Problem to work on – Retype the records below word for word and omit any image.

BEGIN

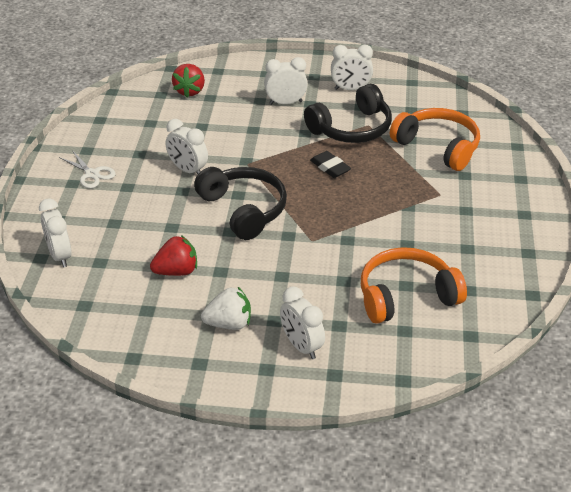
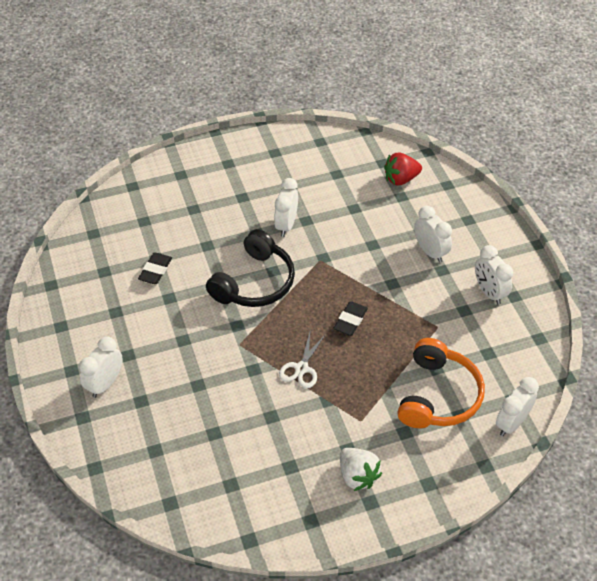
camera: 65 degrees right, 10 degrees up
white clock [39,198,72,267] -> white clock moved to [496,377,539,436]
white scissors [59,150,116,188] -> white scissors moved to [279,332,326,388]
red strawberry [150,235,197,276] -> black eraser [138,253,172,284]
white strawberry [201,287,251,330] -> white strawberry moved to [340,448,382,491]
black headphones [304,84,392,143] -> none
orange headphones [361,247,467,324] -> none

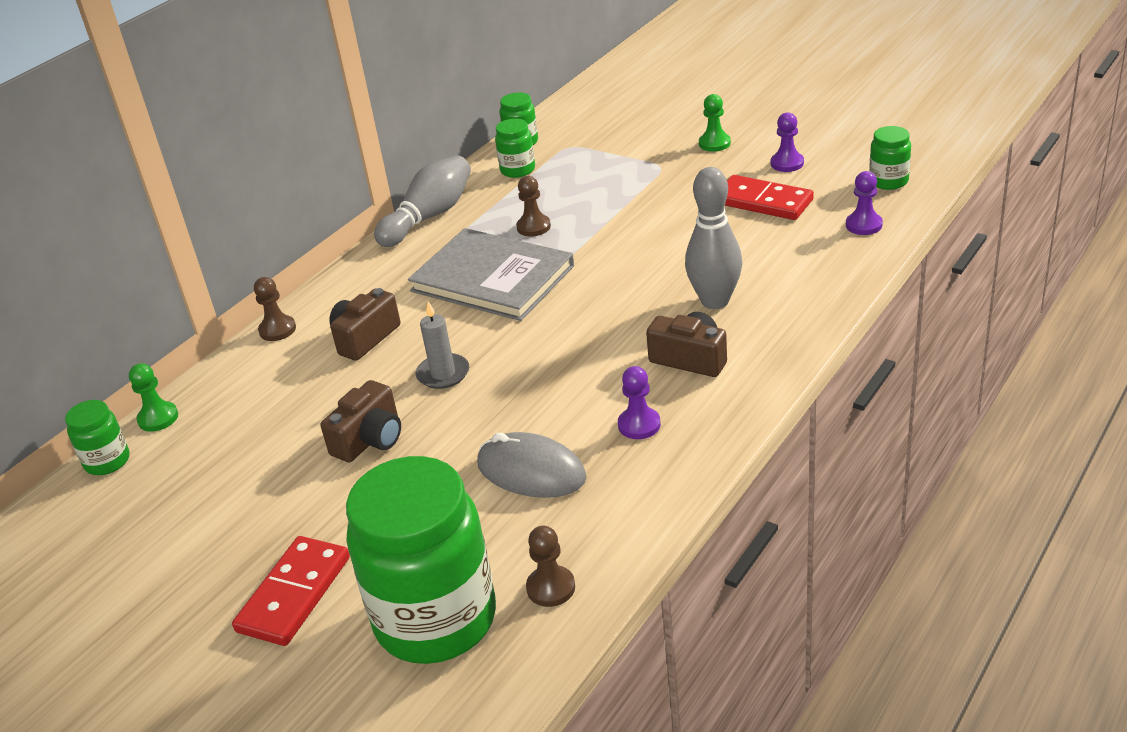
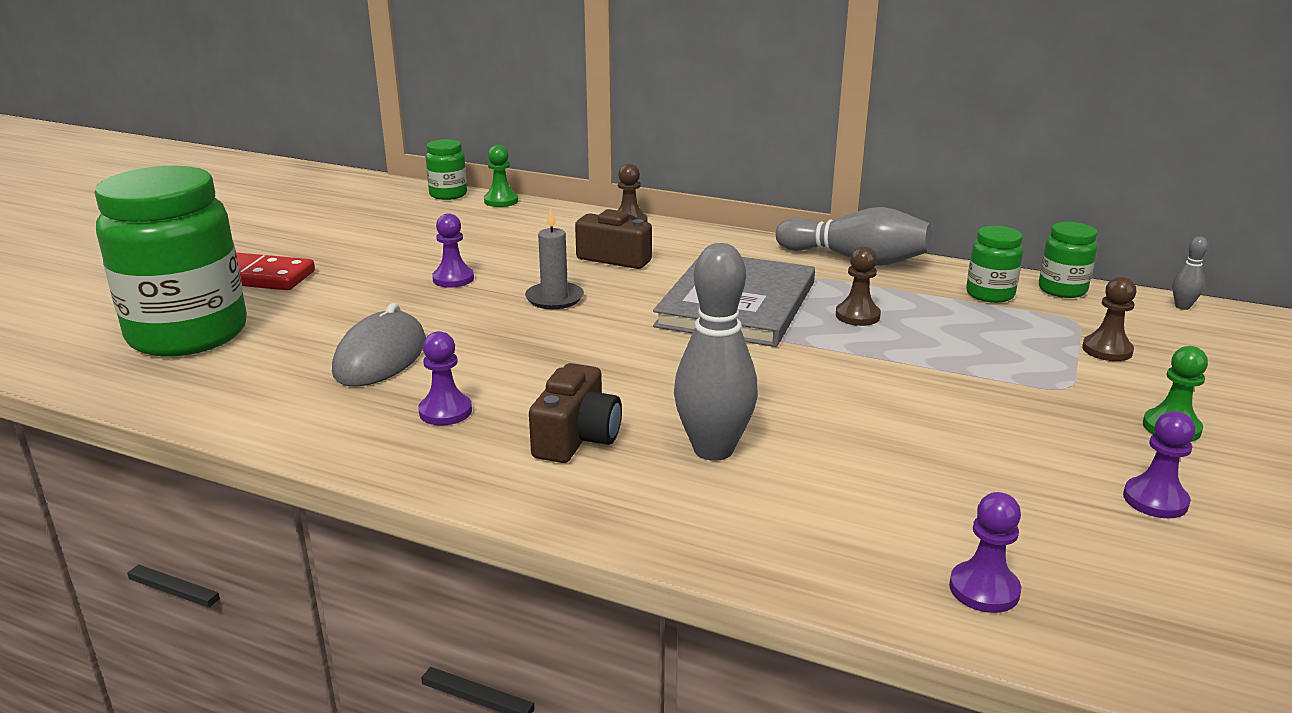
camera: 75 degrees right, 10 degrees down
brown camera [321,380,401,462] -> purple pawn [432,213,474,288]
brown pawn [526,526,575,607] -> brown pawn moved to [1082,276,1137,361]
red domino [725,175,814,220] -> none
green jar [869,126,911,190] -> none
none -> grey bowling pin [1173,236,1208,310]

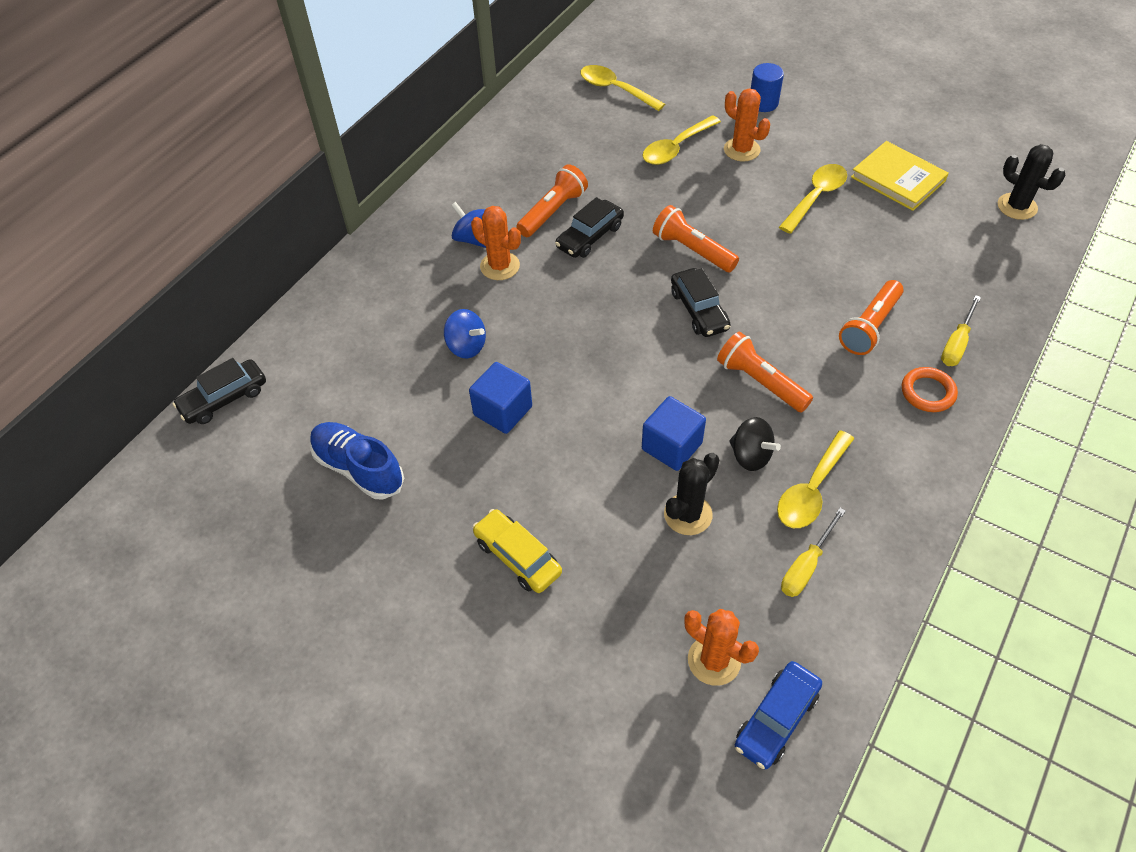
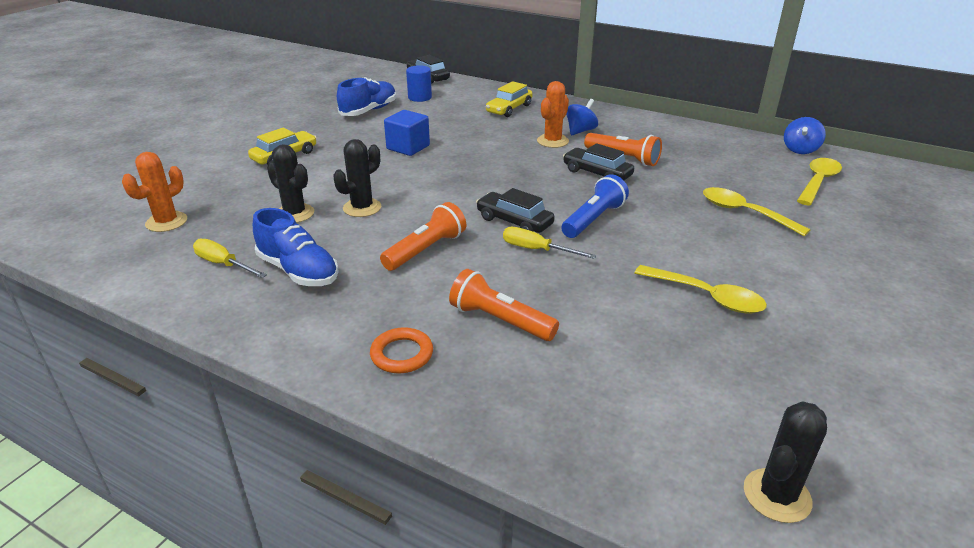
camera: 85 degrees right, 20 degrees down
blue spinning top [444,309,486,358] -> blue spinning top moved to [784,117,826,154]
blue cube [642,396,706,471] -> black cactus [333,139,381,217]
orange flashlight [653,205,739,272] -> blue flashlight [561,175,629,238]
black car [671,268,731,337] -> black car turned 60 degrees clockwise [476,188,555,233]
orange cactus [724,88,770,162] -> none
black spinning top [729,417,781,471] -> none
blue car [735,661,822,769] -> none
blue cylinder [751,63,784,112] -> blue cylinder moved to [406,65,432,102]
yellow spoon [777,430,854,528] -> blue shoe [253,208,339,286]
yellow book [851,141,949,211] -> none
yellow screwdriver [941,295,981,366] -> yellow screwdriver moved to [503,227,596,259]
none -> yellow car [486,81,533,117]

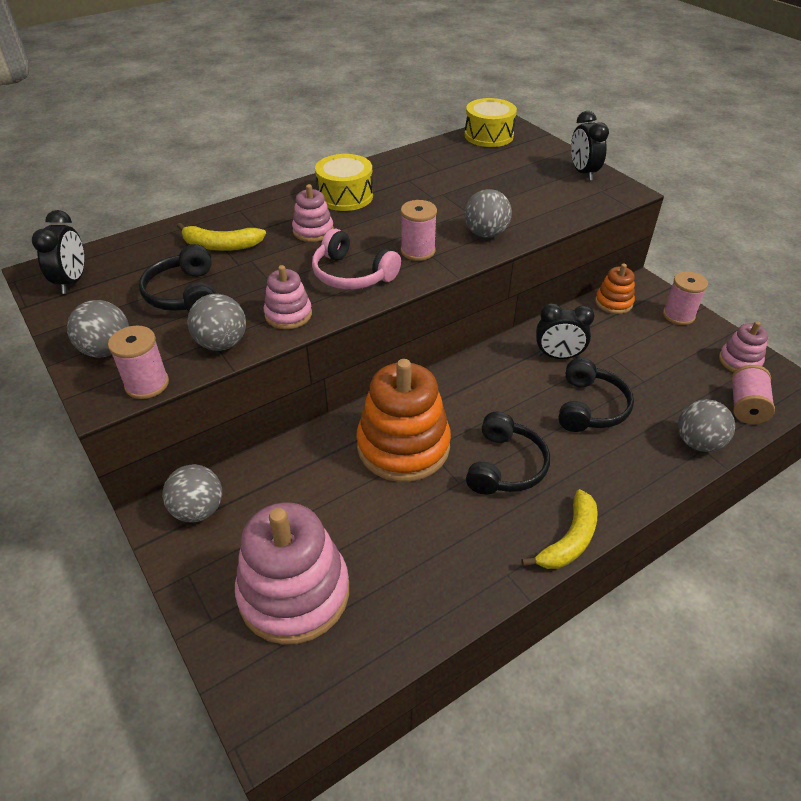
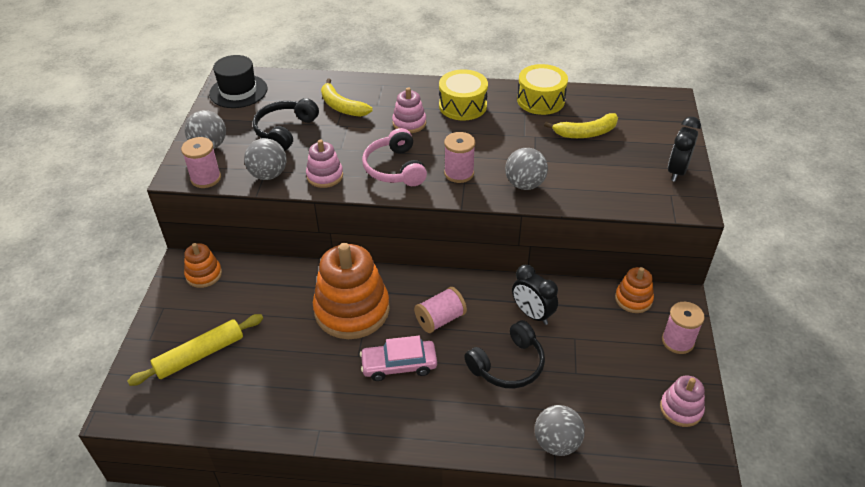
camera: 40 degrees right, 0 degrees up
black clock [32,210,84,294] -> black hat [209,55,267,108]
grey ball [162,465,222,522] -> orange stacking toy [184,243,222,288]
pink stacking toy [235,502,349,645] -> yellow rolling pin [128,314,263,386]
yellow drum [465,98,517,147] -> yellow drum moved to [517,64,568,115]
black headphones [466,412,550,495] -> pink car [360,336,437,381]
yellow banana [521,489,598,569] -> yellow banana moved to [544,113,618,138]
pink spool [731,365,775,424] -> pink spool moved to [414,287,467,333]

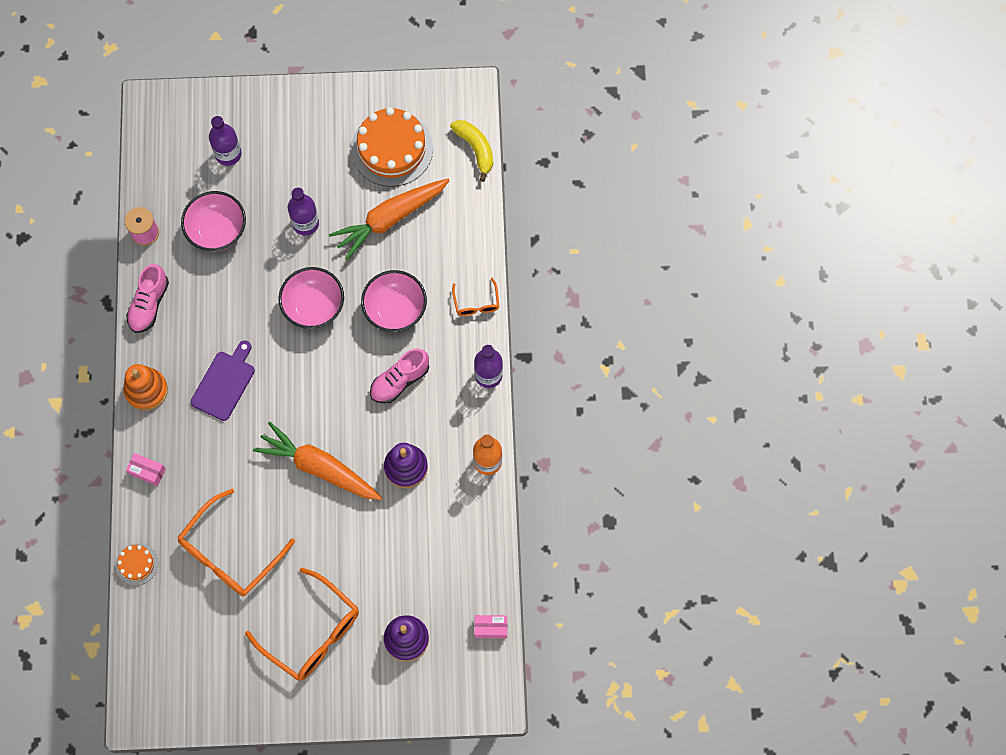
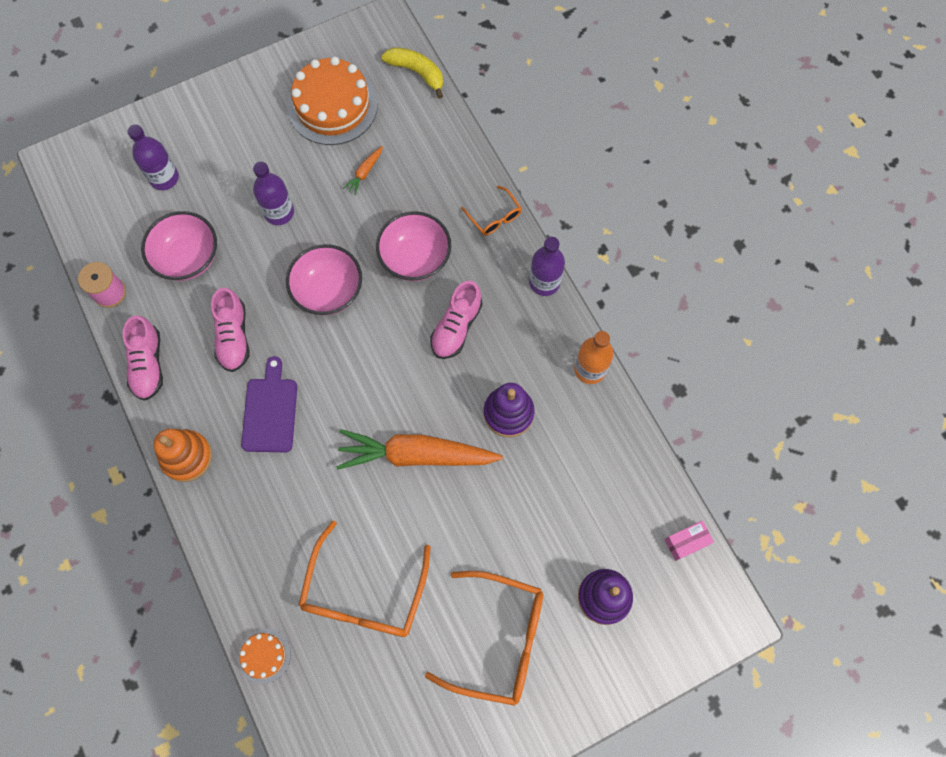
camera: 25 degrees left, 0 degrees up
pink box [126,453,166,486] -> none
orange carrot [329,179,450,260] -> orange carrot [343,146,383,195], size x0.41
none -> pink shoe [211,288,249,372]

END

Answer for this exercise –
camera: 65 degrees right, 10 degrees up
white clock [39,198,72,267] -> white clock moved to [496,377,539,436]
white scissors [59,150,116,188] -> white scissors moved to [279,332,326,388]
red strawberry [150,235,197,276] -> black eraser [138,253,172,284]
white strawberry [201,287,251,330] -> white strawberry moved to [340,448,382,491]
black headphones [304,84,392,143] -> none
orange headphones [361,247,467,324] -> none

camera: 75 degrees right, 10 degrees down
brown camera [321,380,401,462] -> purple pawn [432,213,474,288]
brown pawn [526,526,575,607] -> brown pawn moved to [1082,276,1137,361]
red domino [725,175,814,220] -> none
green jar [869,126,911,190] -> none
none -> grey bowling pin [1173,236,1208,310]

camera: 85 degrees right, 20 degrees down
blue spinning top [444,309,486,358] -> blue spinning top moved to [784,117,826,154]
blue cube [642,396,706,471] -> black cactus [333,139,381,217]
orange flashlight [653,205,739,272] -> blue flashlight [561,175,629,238]
black car [671,268,731,337] -> black car turned 60 degrees clockwise [476,188,555,233]
orange cactus [724,88,770,162] -> none
black spinning top [729,417,781,471] -> none
blue car [735,661,822,769] -> none
blue cylinder [751,63,784,112] -> blue cylinder moved to [406,65,432,102]
yellow spoon [777,430,854,528] -> blue shoe [253,208,339,286]
yellow book [851,141,949,211] -> none
yellow screwdriver [941,295,981,366] -> yellow screwdriver moved to [503,227,596,259]
none -> yellow car [486,81,533,117]

camera: 40 degrees right, 0 degrees up
black clock [32,210,84,294] -> black hat [209,55,267,108]
grey ball [162,465,222,522] -> orange stacking toy [184,243,222,288]
pink stacking toy [235,502,349,645] -> yellow rolling pin [128,314,263,386]
yellow drum [465,98,517,147] -> yellow drum moved to [517,64,568,115]
black headphones [466,412,550,495] -> pink car [360,336,437,381]
yellow banana [521,489,598,569] -> yellow banana moved to [544,113,618,138]
pink spool [731,365,775,424] -> pink spool moved to [414,287,467,333]

camera: 25 degrees left, 0 degrees up
pink box [126,453,166,486] -> none
orange carrot [329,179,450,260] -> orange carrot [343,146,383,195], size x0.41
none -> pink shoe [211,288,249,372]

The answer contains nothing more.